* Task objective
Retype the lines from the one containing "Amaka Agugua-Hamilton [441, 1314]" through the one containing "2004–05 [48, 591]", both included, with no changes.

╭─ Given data

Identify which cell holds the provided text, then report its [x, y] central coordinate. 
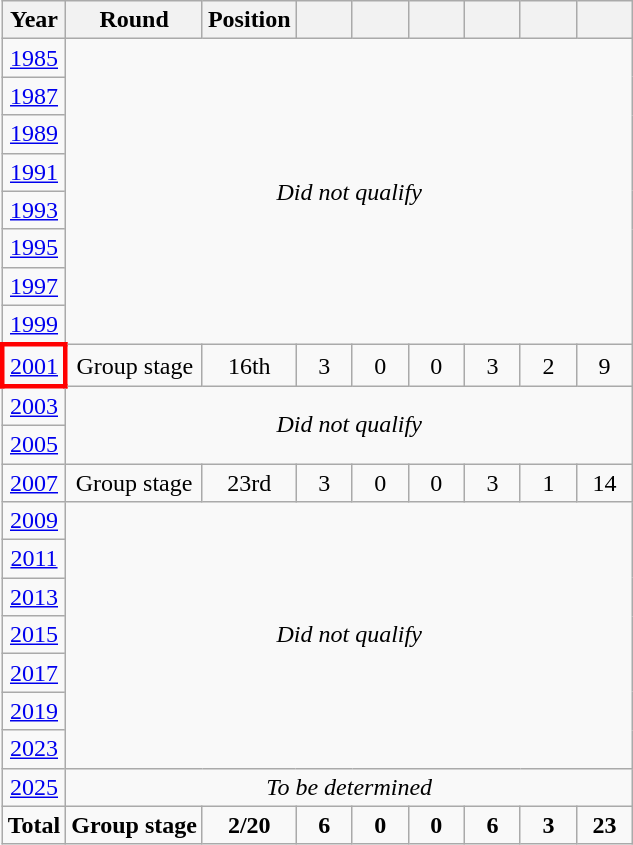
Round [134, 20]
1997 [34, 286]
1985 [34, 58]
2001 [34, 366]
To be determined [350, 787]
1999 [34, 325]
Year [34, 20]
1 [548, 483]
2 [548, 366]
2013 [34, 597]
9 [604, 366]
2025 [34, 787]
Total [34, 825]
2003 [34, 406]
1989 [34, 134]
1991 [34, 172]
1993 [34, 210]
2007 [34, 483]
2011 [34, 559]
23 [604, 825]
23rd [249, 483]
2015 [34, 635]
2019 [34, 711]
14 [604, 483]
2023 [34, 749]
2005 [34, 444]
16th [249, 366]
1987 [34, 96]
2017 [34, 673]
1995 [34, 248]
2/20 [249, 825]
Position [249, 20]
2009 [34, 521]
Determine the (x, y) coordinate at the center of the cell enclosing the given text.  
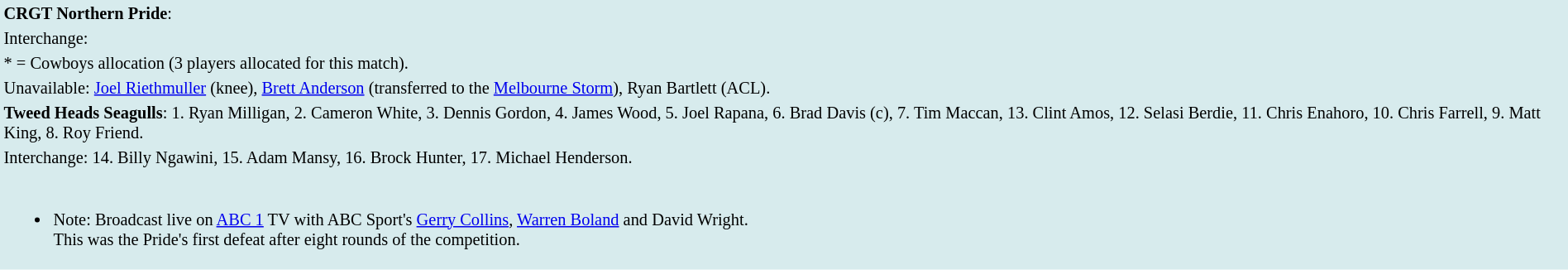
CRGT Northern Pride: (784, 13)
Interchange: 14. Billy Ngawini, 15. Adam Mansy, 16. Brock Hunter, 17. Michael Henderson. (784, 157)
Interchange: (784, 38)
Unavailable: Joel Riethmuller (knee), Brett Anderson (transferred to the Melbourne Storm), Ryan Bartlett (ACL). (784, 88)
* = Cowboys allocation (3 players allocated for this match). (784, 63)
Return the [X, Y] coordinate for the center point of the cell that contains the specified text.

╰─
╭─ Given data

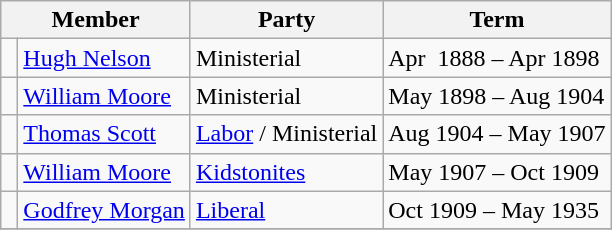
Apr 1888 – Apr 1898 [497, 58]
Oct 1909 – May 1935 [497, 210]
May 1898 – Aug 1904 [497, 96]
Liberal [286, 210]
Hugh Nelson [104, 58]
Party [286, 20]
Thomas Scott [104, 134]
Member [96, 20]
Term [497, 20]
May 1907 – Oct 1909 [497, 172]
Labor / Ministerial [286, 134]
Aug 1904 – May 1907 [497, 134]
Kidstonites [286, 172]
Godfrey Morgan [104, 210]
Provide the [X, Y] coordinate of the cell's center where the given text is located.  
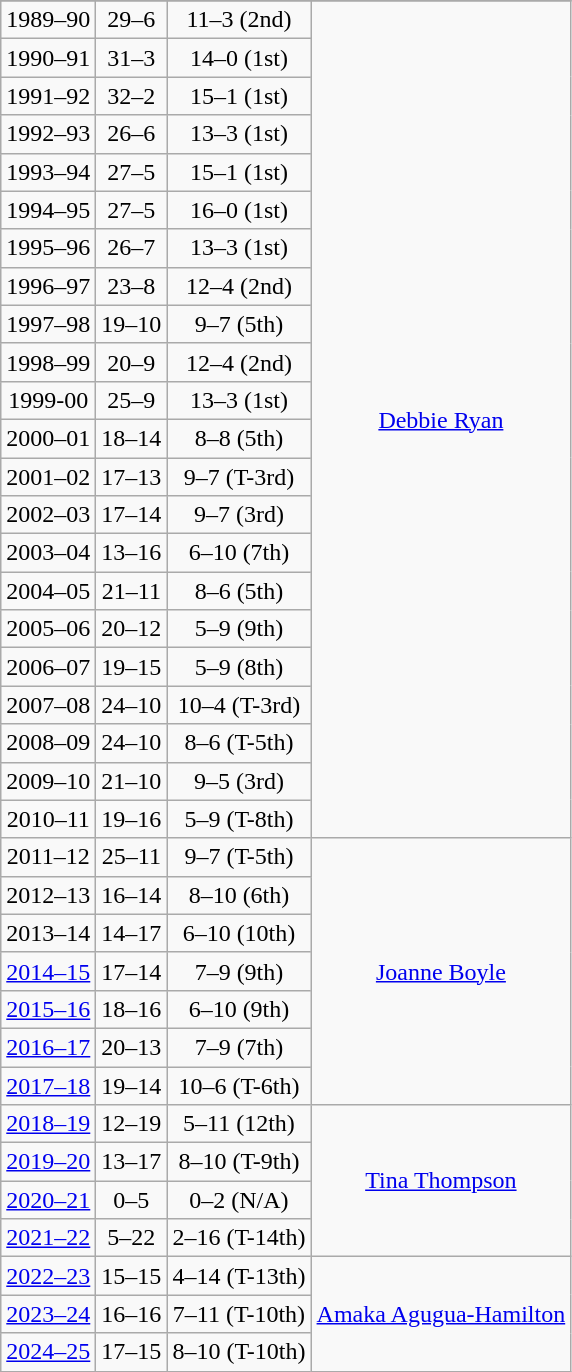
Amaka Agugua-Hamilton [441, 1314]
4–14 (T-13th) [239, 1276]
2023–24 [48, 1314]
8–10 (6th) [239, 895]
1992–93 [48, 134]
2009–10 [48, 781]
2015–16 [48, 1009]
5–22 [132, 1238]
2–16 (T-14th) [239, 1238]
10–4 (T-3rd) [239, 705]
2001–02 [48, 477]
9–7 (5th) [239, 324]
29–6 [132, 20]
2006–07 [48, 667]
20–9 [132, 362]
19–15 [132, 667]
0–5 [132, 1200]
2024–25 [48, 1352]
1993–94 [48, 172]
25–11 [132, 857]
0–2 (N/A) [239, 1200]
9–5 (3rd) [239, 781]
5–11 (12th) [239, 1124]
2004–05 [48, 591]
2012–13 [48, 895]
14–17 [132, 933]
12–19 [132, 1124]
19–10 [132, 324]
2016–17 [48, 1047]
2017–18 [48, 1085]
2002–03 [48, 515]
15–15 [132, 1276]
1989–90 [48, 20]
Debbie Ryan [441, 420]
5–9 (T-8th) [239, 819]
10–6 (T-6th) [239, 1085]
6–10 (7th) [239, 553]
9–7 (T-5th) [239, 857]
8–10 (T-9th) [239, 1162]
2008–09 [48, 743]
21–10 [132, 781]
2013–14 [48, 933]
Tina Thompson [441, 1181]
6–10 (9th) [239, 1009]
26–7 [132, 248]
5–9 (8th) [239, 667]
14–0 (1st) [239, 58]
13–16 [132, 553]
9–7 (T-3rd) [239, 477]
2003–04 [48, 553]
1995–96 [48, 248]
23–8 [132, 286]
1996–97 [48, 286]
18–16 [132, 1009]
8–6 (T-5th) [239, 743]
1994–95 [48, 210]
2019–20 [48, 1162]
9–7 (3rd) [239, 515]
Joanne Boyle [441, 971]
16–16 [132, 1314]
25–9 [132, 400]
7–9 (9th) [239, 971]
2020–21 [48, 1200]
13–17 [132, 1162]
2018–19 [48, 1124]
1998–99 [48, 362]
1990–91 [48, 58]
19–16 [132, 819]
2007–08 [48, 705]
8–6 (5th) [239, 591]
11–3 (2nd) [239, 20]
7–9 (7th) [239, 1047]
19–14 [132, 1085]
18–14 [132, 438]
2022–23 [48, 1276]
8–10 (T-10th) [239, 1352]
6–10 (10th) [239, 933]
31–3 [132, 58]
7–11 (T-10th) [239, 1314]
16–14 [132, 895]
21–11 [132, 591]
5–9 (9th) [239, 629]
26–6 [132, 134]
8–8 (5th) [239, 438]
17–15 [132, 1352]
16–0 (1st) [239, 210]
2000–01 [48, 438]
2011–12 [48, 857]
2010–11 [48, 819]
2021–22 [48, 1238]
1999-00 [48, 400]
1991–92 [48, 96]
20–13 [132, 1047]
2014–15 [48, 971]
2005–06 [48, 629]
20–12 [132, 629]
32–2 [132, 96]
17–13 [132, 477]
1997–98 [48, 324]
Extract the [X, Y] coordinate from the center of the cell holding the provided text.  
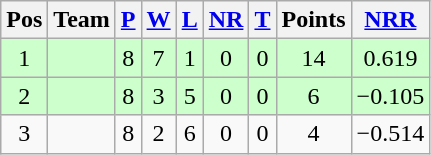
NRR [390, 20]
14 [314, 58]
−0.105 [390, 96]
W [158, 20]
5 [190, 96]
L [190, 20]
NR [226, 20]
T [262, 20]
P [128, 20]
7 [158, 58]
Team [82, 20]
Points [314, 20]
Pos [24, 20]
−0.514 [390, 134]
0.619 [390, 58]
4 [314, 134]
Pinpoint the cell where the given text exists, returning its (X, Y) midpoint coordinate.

╰─
╭─ Given data

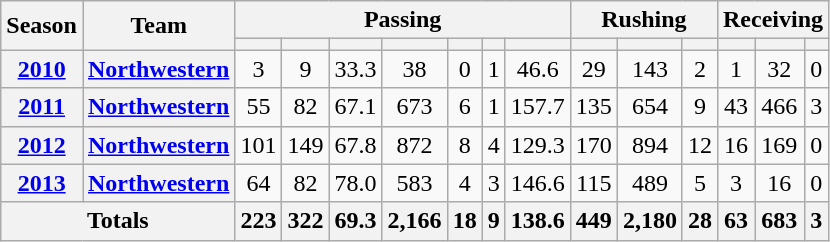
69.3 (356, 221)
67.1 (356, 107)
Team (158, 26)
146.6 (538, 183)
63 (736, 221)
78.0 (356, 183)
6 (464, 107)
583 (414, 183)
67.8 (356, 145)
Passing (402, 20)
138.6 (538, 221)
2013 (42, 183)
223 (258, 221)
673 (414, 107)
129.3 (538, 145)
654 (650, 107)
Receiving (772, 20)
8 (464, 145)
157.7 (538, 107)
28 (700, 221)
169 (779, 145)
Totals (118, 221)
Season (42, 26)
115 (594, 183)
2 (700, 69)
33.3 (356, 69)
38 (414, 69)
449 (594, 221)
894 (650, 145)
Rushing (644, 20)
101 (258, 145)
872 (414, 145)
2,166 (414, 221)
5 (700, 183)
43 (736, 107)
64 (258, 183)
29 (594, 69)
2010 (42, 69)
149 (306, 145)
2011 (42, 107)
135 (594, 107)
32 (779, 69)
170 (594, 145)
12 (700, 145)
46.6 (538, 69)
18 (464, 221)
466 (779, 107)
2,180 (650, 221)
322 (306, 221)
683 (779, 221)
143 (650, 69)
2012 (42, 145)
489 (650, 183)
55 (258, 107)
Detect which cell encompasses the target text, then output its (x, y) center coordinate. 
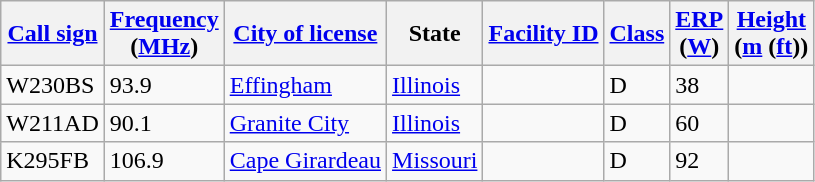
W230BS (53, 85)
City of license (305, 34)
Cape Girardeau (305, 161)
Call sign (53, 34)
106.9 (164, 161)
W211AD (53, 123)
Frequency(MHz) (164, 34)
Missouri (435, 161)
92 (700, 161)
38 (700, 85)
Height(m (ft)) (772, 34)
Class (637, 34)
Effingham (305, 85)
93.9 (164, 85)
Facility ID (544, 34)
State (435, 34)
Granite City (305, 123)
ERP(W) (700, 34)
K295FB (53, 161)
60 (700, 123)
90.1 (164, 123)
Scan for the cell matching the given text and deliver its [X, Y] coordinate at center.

╰─

* Task response
Amaka Agugua-Hamilton [441, 1314]
4–14 (T-13th) [239, 1276]
2023–24 [48, 1314]
8–10 (6th) [239, 895]
1992–93 [48, 134]
2009–10 [48, 781]
2015–16 [48, 1009]
5–22 [132, 1238]
2–16 (T-14th) [239, 1238]
10–4 (T-3rd) [239, 705]
2001–02 [48, 477]
9–7 (5th) [239, 324]
29–6 [132, 20]
2006–07 [48, 667]
20–9 [132, 362]
19–15 [132, 667]
0–5 [132, 1200]
2024–25 [48, 1352]
1993–94 [48, 172]
25–11 [132, 857]
0–2 (N/A) [239, 1200]
9–5 (3rd) [239, 781]
5–11 (12th) [239, 1124]
2004–05 [48, 591]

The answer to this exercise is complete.